> _What is required_
Please give the data again in full, exactly as it reads.
═════ Data ═════
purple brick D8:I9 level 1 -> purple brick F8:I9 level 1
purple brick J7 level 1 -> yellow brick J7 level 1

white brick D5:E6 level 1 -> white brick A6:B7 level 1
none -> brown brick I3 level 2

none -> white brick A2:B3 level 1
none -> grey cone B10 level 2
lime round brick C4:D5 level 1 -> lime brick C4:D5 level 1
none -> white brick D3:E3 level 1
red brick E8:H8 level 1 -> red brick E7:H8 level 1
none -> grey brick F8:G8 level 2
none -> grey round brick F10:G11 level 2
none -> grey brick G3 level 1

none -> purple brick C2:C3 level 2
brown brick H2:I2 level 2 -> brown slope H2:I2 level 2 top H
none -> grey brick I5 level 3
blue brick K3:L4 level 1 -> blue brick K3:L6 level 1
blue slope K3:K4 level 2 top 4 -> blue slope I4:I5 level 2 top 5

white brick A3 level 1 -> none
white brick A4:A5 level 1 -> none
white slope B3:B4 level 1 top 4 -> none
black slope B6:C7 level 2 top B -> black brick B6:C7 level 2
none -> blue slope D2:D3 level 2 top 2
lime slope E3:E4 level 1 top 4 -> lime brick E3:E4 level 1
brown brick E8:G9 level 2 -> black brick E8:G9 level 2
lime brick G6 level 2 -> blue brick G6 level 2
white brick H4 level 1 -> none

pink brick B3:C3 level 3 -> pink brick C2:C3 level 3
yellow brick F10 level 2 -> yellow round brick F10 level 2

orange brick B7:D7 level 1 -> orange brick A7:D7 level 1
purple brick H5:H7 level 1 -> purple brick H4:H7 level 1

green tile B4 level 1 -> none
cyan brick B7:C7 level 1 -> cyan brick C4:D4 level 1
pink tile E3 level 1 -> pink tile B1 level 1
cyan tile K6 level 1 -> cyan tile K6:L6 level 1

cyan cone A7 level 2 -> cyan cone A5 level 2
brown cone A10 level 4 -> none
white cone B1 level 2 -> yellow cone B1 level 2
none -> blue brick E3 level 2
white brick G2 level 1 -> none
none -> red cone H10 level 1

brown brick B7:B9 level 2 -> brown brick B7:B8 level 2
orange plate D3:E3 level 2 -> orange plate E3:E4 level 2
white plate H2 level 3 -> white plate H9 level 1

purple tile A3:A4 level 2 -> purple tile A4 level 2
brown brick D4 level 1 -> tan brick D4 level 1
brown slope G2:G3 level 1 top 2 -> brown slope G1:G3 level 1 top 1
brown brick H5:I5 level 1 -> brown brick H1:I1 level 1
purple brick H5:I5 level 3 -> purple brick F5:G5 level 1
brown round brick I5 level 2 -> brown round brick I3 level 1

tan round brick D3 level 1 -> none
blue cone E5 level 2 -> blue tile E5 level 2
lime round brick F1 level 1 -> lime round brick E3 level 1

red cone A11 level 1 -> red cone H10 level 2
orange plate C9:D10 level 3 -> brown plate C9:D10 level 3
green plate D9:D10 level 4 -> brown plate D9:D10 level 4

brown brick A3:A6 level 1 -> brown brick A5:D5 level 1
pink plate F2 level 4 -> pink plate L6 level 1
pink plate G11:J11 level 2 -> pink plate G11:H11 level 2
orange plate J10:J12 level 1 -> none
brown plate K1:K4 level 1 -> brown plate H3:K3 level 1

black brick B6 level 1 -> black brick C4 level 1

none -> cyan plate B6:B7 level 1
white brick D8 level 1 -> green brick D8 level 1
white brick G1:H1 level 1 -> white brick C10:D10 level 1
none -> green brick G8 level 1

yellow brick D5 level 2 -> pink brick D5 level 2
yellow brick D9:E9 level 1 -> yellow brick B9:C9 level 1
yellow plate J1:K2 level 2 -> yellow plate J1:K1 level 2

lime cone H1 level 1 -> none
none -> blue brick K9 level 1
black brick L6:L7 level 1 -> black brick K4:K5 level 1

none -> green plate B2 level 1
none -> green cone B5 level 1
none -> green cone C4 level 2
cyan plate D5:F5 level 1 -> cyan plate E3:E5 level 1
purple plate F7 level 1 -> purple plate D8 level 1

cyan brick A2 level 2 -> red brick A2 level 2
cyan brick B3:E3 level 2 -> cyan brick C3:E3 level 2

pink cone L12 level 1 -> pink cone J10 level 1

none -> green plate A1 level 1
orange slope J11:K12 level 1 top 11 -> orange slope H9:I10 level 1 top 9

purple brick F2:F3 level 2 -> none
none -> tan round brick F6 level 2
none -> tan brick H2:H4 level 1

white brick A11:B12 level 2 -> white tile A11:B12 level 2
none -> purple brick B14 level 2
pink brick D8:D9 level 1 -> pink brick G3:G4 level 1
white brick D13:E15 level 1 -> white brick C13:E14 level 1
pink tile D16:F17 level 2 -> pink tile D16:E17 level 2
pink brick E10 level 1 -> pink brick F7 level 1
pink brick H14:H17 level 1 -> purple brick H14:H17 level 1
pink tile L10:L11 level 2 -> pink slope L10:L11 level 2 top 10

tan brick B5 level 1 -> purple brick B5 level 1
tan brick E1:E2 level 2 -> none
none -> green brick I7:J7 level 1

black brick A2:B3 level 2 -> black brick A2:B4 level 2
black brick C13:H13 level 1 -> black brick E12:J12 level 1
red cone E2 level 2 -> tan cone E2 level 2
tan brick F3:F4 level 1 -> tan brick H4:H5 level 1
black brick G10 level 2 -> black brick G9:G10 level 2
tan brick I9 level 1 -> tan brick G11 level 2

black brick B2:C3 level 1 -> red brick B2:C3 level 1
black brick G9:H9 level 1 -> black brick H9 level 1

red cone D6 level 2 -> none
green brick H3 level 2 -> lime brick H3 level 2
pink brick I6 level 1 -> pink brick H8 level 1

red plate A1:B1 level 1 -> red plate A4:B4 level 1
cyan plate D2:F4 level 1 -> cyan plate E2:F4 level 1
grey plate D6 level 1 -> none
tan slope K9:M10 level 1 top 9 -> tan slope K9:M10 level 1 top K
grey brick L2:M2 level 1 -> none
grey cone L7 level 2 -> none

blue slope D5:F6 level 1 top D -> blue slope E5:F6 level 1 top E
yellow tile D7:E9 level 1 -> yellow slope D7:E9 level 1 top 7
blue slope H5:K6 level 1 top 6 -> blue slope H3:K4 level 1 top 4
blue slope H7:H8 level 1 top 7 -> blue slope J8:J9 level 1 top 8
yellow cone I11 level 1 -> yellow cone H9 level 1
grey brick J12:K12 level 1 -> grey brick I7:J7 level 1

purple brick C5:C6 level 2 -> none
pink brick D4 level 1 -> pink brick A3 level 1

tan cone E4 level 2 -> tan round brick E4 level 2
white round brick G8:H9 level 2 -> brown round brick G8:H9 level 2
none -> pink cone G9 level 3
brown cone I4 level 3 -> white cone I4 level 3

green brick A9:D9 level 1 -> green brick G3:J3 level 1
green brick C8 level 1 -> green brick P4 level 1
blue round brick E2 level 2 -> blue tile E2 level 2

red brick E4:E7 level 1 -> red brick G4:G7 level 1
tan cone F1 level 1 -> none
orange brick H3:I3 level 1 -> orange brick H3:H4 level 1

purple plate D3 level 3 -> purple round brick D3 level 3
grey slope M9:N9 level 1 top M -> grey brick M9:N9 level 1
═════
> _Answer space_
purple brick D8:I9 level 1 -> purple brick F8:I9 level 1
purple brick J7 level 1 -> yellow brick J7 level 1

white brick D5:E6 level 1 -> white brick A6:B7 level 1
none -> brown brick I3 level 2

none -> white brick A2:B3 level 1
none -> grey cone B10 level 2
lime round brick C4:D5 level 1 -> lime brick C4:D5 level 1
none -> white brick D3:E3 level 1
red brick E8:H8 level 1 -> red brick E7:H8 level 1
none -> grey brick F8:G8 level 2
none -> grey round brick F10:G11 level 2
none -> grey brick G3 level 1

none -> purple brick C2:C3 level 2
brown brick H2:I2 level 2 -> brown slope H2:I2 level 2 top H
none -> grey brick I5 level 3
blue brick K3:L4 level 1 -> blue brick K3:L6 level 1
blue slope K3:K4 level 2 top 4 -> blue slope I4:I5 level 2 top 5

white brick A3 level 1 -> none
white brick A4:A5 level 1 -> none
white slope B3:B4 level 1 top 4 -> none
black slope B6:C7 level 2 top B -> black brick B6:C7 level 2
none -> blue slope D2:D3 level 2 top 2
lime slope E3:E4 level 1 top 4 -> lime brick E3:E4 level 1
brown brick E8:G9 level 2 -> black brick E8:G9 level 2
lime brick G6 level 2 -> blue brick G6 level 2
white brick H4 level 1 -> none

pink brick B3:C3 level 3 -> pink brick C2:C3 level 3
yellow brick F10 level 2 -> yellow round brick F10 level 2

orange brick B7:D7 level 1 -> orange brick A7:D7 level 1
purple brick H5:H7 level 1 -> purple brick H4:H7 level 1

green tile B4 level 1 -> none
cyan brick B7:C7 level 1 -> cyan brick C4:D4 level 1
pink tile E3 level 1 -> pink tile B1 level 1
cyan tile K6 level 1 -> cyan tile K6:L6 level 1

cyan cone A7 level 2 -> cyan cone A5 level 2
brown cone A10 level 4 -> none
white cone B1 level 2 -> yellow cone B1 level 2
none -> blue brick E3 level 2
white brick G2 level 1 -> none
none -> red cone H10 level 1

brown brick B7:B9 level 2 -> brown brick B7:B8 level 2
orange plate D3:E3 level 2 -> orange plate E3:E4 level 2
white plate H2 level 3 -> white plate H9 level 1

purple tile A3:A4 level 2 -> purple tile A4 level 2
brown brick D4 level 1 -> tan brick D4 level 1
brown slope G2:G3 level 1 top 2 -> brown slope G1:G3 level 1 top 1
brown brick H5:I5 level 1 -> brown brick H1:I1 level 1
purple brick H5:I5 level 3 -> purple brick F5:G5 level 1
brown round brick I5 level 2 -> brown round brick I3 level 1

tan round brick D3 level 1 -> none
blue cone E5 level 2 -> blue tile E5 level 2
lime round brick F1 level 1 -> lime round brick E3 level 1

red cone A11 level 1 -> red cone H10 level 2
orange plate C9:D10 level 3 -> brown plate C9:D10 level 3
green plate D9:D10 level 4 -> brown plate D9:D10 level 4

brown brick A3:A6 level 1 -> brown brick A5:D5 level 1
pink plate F2 level 4 -> pink plate L6 level 1
pink plate G11:J11 level 2 -> pink plate G11:H11 level 2
orange plate J10:J12 level 1 -> none
brown plate K1:K4 level 1 -> brown plate H3:K3 level 1

black brick B6 level 1 -> black brick C4 level 1

none -> cyan plate B6:B7 level 1
white brick D8 level 1 -> green brick D8 level 1
white brick G1:H1 level 1 -> white brick C10:D10 level 1
none -> green brick G8 level 1

yellow brick D5 level 2 -> pink brick D5 level 2
yellow brick D9:E9 level 1 -> yellow brick B9:C9 level 1
yellow plate J1:K2 level 2 -> yellow plate J1:K1 level 2

lime cone H1 level 1 -> none
none -> blue brick K9 level 1
black brick L6:L7 level 1 -> black brick K4:K5 level 1

none -> green plate B2 level 1
none -> green cone B5 level 1
none -> green cone C4 level 2
cyan plate D5:F5 level 1 -> cyan plate E3:E5 level 1
purple plate F7 level 1 -> purple plate D8 level 1

cyan brick A2 level 2 -> red brick A2 level 2
cyan brick B3:E3 level 2 -> cyan brick C3:E3 level 2

pink cone L12 level 1 -> pink cone J10 level 1

none -> green plate A1 level 1
orange slope J11:K12 level 1 top 11 -> orange slope H9:I10 level 1 top 9

purple brick F2:F3 level 2 -> none
none -> tan round brick F6 level 2
none -> tan brick H2:H4 level 1

white brick A11:B12 level 2 -> white tile A11:B12 level 2
none -> purple brick B14 level 2
pink brick D8:D9 level 1 -> pink brick G3:G4 level 1
white brick D13:E15 level 1 -> white brick C13:E14 level 1
pink tile D16:F17 level 2 -> pink tile D16:E17 level 2
pink brick E10 level 1 -> pink brick F7 level 1
pink brick H14:H17 level 1 -> purple brick H14:H17 level 1
pink tile L10:L11 level 2 -> pink slope L10:L11 level 2 top 10

tan brick B5 level 1 -> purple brick B5 level 1
tan brick E1:E2 level 2 -> none
none -> green brick I7:J7 level 1

black brick A2:B3 level 2 -> black brick A2:B4 level 2
black brick C13:H13 level 1 -> black brick E12:J12 level 1
red cone E2 level 2 -> tan cone E2 level 2
tan brick F3:F4 level 1 -> tan brick H4:H5 level 1
black brick G10 level 2 -> black brick G9:G10 level 2
tan brick I9 level 1 -> tan brick G11 level 2

black brick B2:C3 level 1 -> red brick B2:C3 level 1
black brick G9:H9 level 1 -> black brick H9 level 1

red cone D6 level 2 -> none
green brick H3 level 2 -> lime brick H3 level 2
pink brick I6 level 1 -> pink brick H8 level 1

red plate A1:B1 level 1 -> red plate A4:B4 level 1
cyan plate D2:F4 level 1 -> cyan plate E2:F4 level 1
grey plate D6 level 1 -> none
tan slope K9:M10 level 1 top 9 -> tan slope K9:M10 level 1 top K
grey brick L2:M2 level 1 -> none
grey cone L7 level 2 -> none

blue slope D5:F6 level 1 top D -> blue slope E5:F6 level 1 top E
yellow tile D7:E9 level 1 -> yellow slope D7:E9 level 1 top 7
blue slope H5:K6 level 1 top 6 -> blue slope H3:K4 level 1 top 4
blue slope H7:H8 level 1 top 7 -> blue slope J8:J9 level 1 top 8
yellow cone I11 level 1 -> yellow cone H9 level 1
grey brick J12:K12 level 1 -> grey brick I7:J7 level 1

purple brick C5:C6 level 2 -> none
pink brick D4 level 1 -> pink brick A3 level 1

tan cone E4 level 2 -> tan round brick E4 level 2
white round brick G8:H9 level 2 -> brown round brick G8:H9 level 2
none -> pink cone G9 level 3
brown cone I4 level 3 -> white cone I4 level 3

green brick A9:D9 level 1 -> green brick G3:J3 level 1
green brick C8 level 1 -> green brick P4 level 1
blue round brick E2 level 2 -> blue tile E2 level 2

red brick E4:E7 level 1 -> red brick G4:G7 level 1
tan cone F1 level 1 -> none
orange brick H3:I3 level 1 -> orange brick H3:H4 level 1

purple plate D3 level 3 -> purple round brick D3 level 3
grey slope M9:N9 level 1 top M -> grey brick M9:N9 level 1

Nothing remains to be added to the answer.